**Required action**
How many lines in these records hold the string "purple"? State only that number.

+ + +

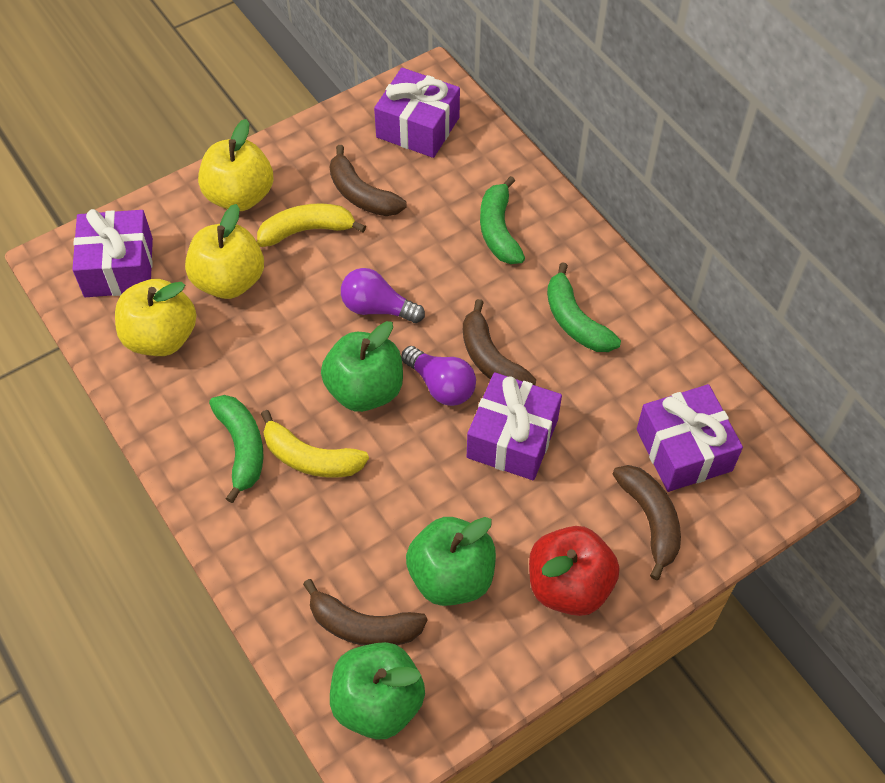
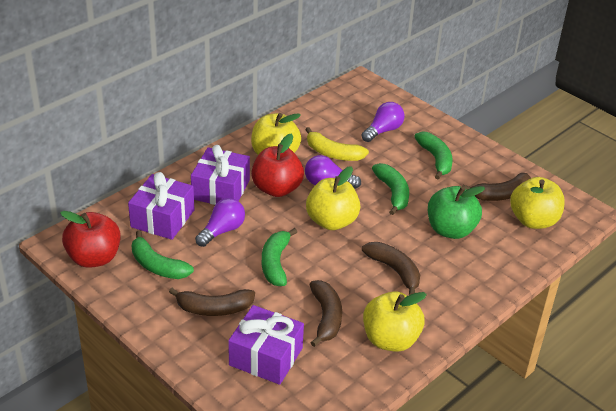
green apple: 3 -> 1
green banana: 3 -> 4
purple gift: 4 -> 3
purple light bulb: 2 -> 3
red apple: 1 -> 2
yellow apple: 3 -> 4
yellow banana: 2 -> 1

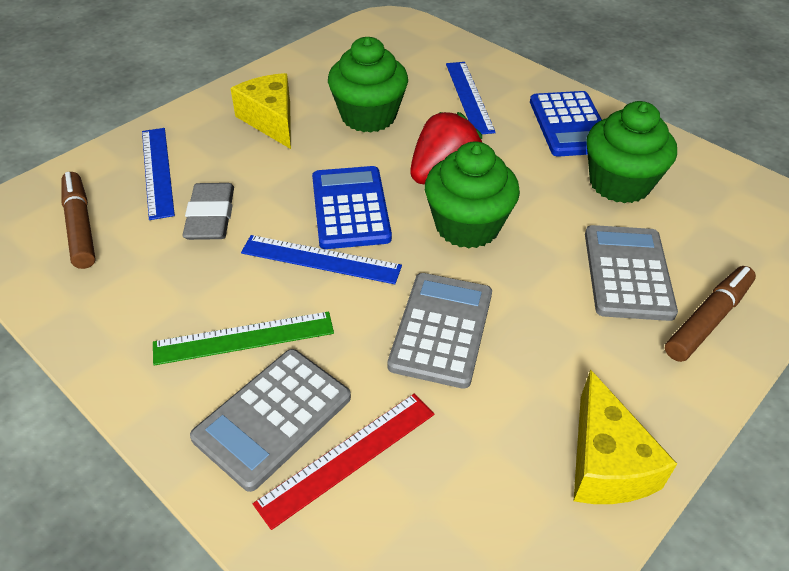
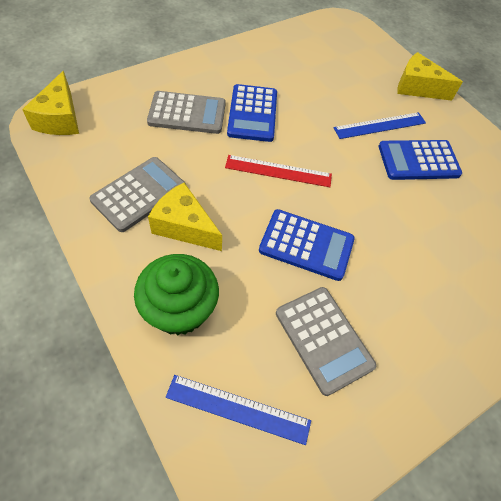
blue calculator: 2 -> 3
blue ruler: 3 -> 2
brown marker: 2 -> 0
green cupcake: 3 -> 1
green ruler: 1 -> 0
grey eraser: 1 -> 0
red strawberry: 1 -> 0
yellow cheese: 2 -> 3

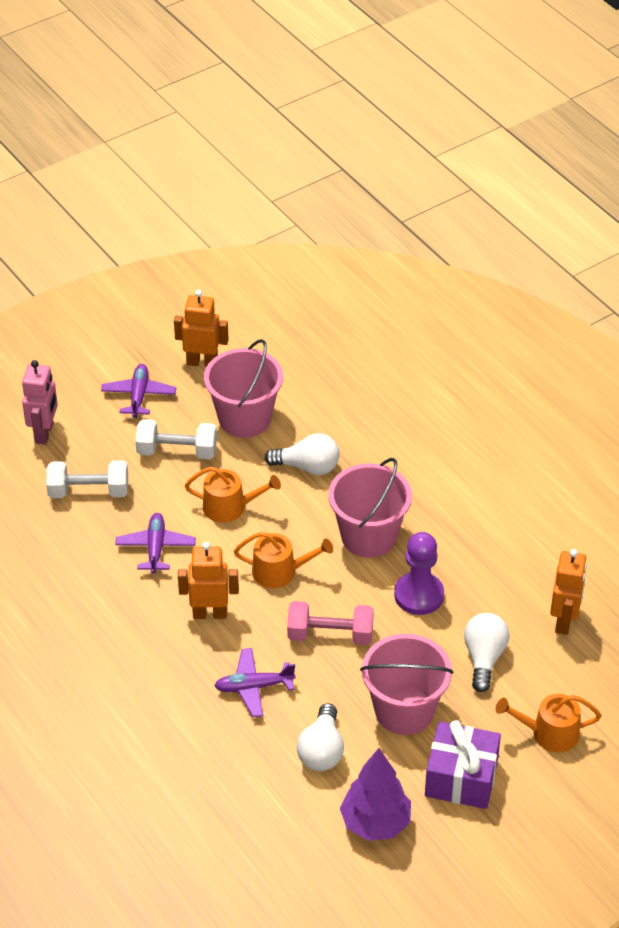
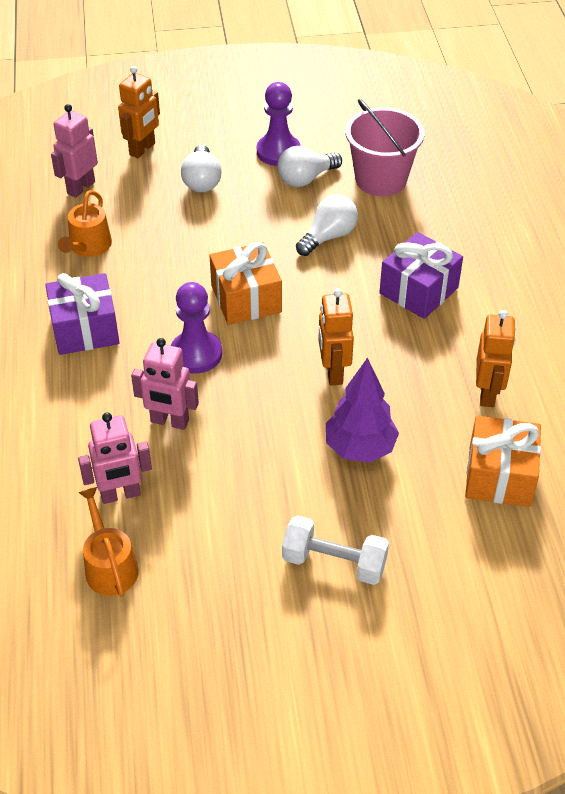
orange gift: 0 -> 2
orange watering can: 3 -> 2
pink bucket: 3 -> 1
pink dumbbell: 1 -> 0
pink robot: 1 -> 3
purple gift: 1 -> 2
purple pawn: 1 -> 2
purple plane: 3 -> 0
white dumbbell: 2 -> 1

+ + +

**Output for this exercise**
5